### Task prompt
Take the line containing "blue L-shape: rotated 100 degrees clockwise" through the last line of the data and retype those lines exactly. Pictures do not belong in the copy.

____ Study material

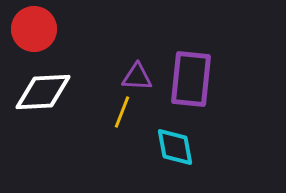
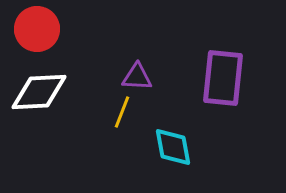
red circle: moved 3 px right
purple rectangle: moved 32 px right, 1 px up
white diamond: moved 4 px left
cyan diamond: moved 2 px left
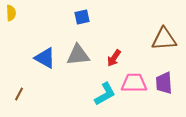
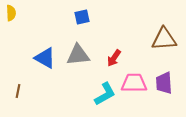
brown line: moved 1 px left, 3 px up; rotated 16 degrees counterclockwise
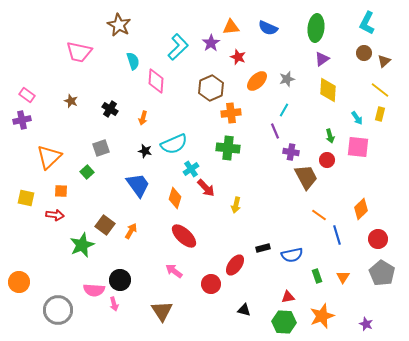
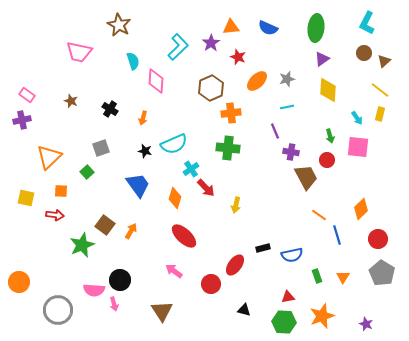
cyan line at (284, 110): moved 3 px right, 3 px up; rotated 48 degrees clockwise
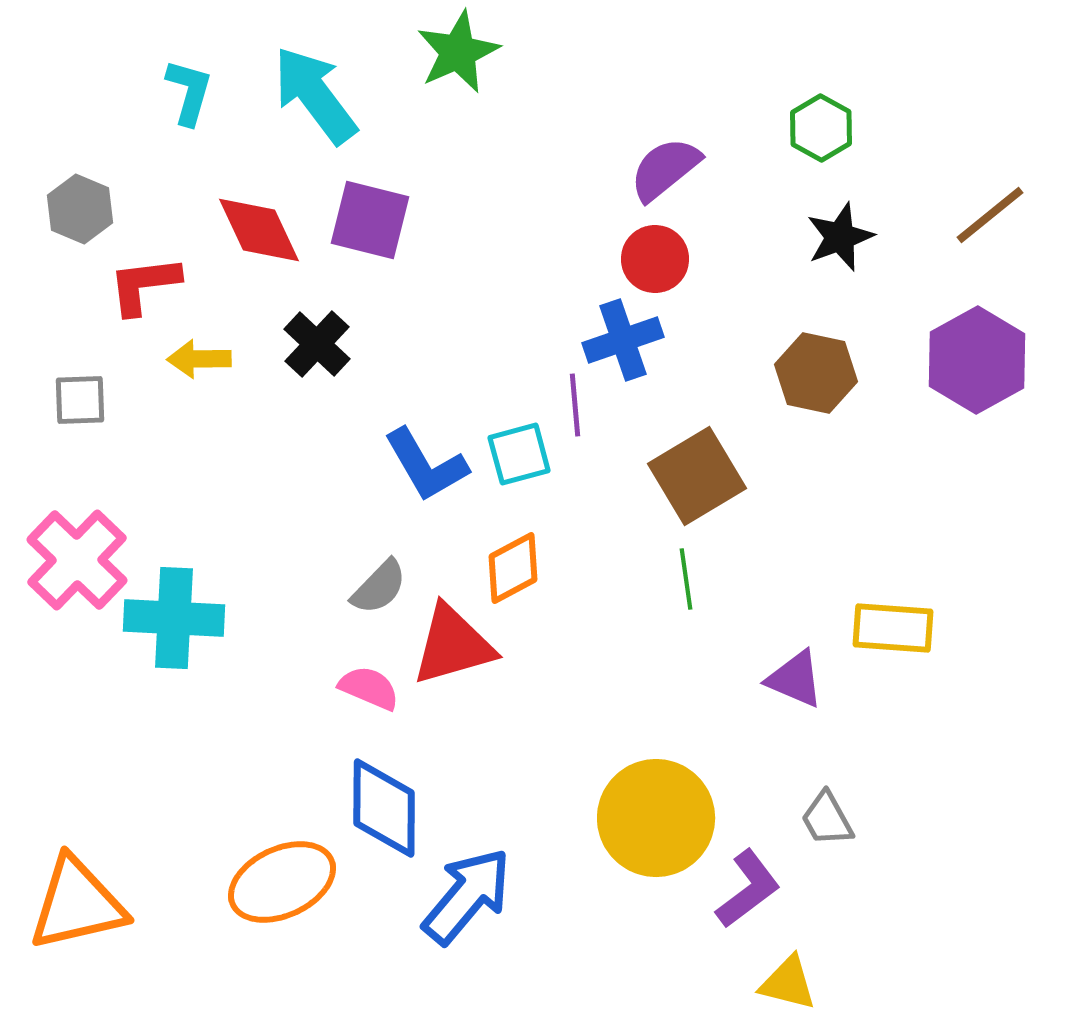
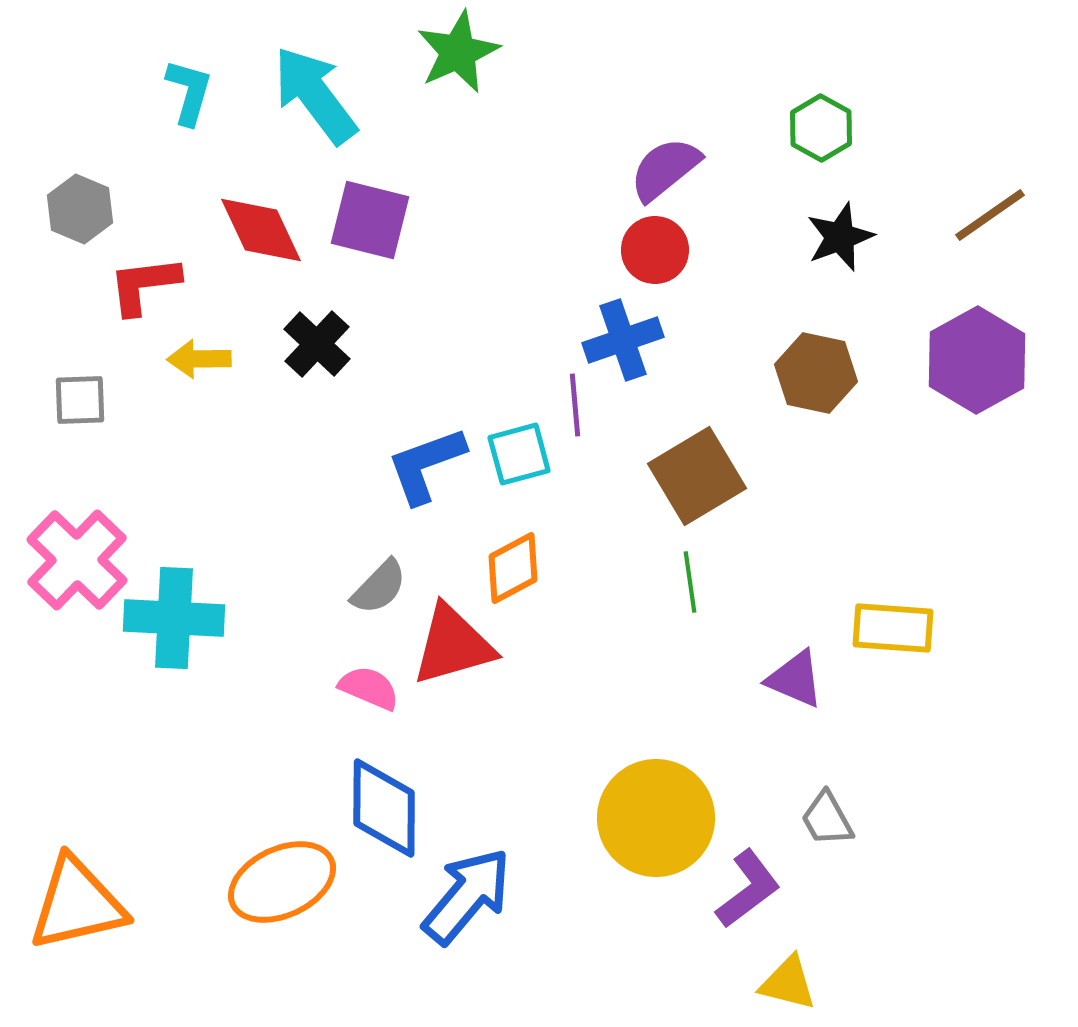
brown line: rotated 4 degrees clockwise
red diamond: moved 2 px right
red circle: moved 9 px up
blue L-shape: rotated 100 degrees clockwise
green line: moved 4 px right, 3 px down
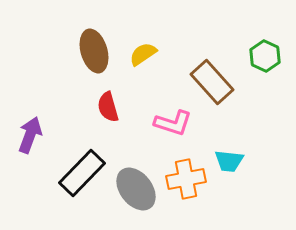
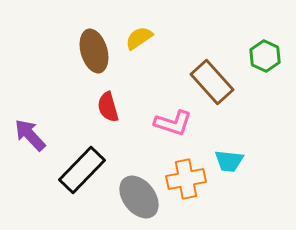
yellow semicircle: moved 4 px left, 16 px up
purple arrow: rotated 63 degrees counterclockwise
black rectangle: moved 3 px up
gray ellipse: moved 3 px right, 8 px down
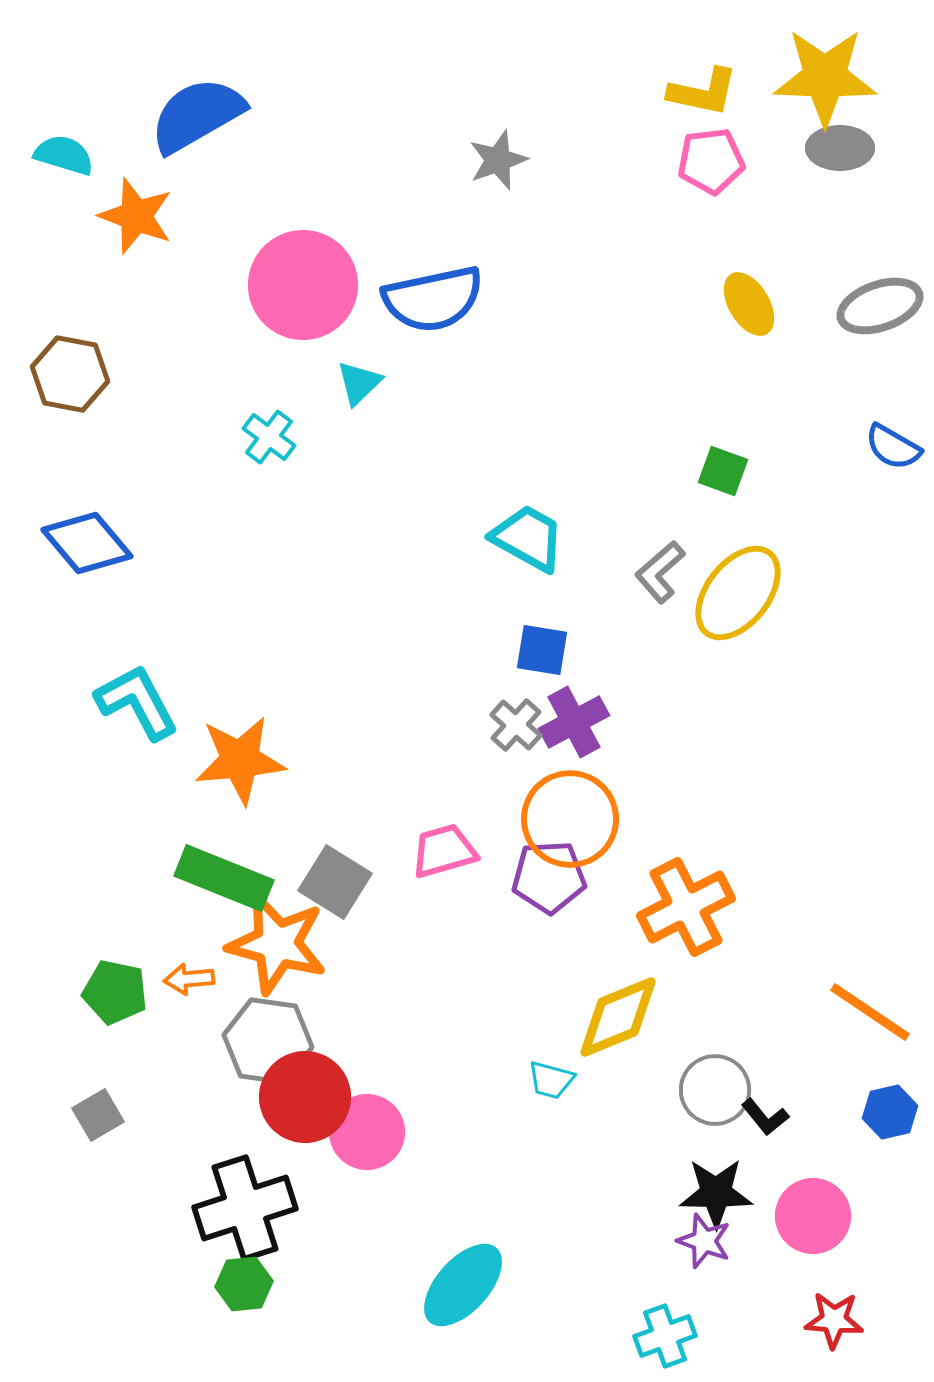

________

### Exercise response
blue L-shape: rotated 100 degrees clockwise
green line: moved 4 px right, 3 px down
yellow semicircle: moved 4 px left, 16 px up
purple arrow: rotated 63 degrees counterclockwise
black rectangle: moved 3 px up
gray ellipse: moved 3 px right, 8 px down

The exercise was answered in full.